• EXERCISE DATA:

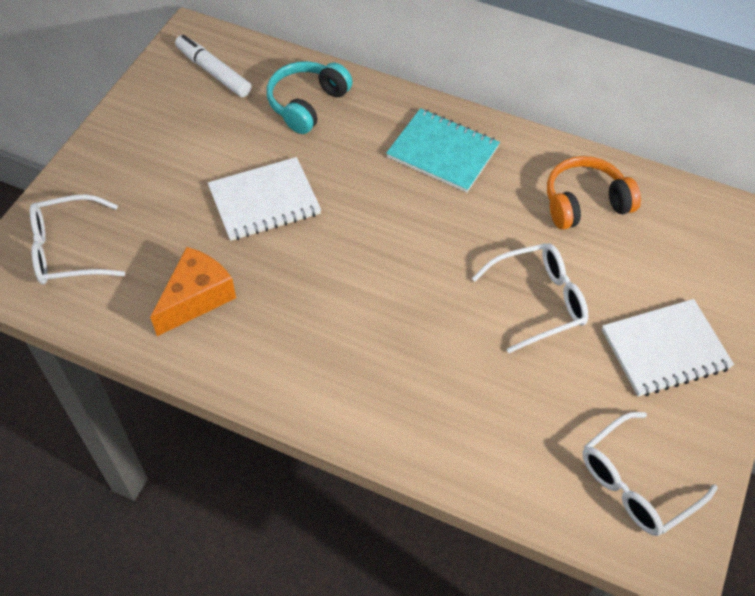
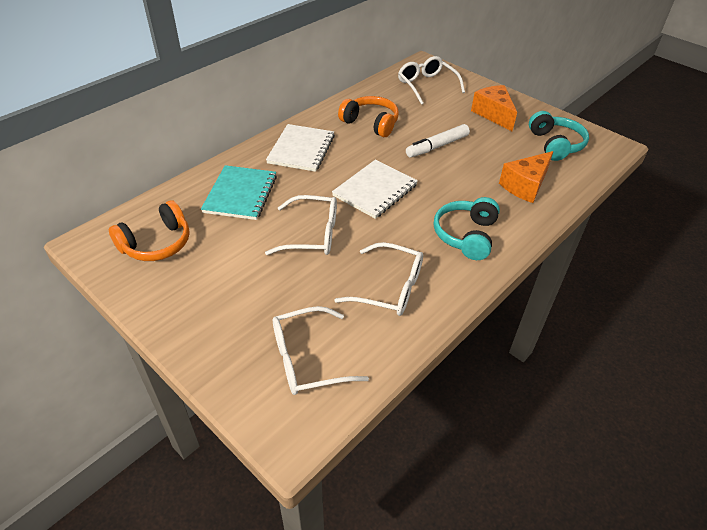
orange cheese: 1 -> 2
orange headphones: 1 -> 2
turquoise headphones: 1 -> 2
white glasses: 3 -> 4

• INSTRUCTIONS TO FOLLOW: Without including any pictures, reproduce the listing exactly.

• EXERCISE OUTPUT:
orange cheese: 1 -> 2
orange headphones: 1 -> 2
turquoise headphones: 1 -> 2
white glasses: 3 -> 4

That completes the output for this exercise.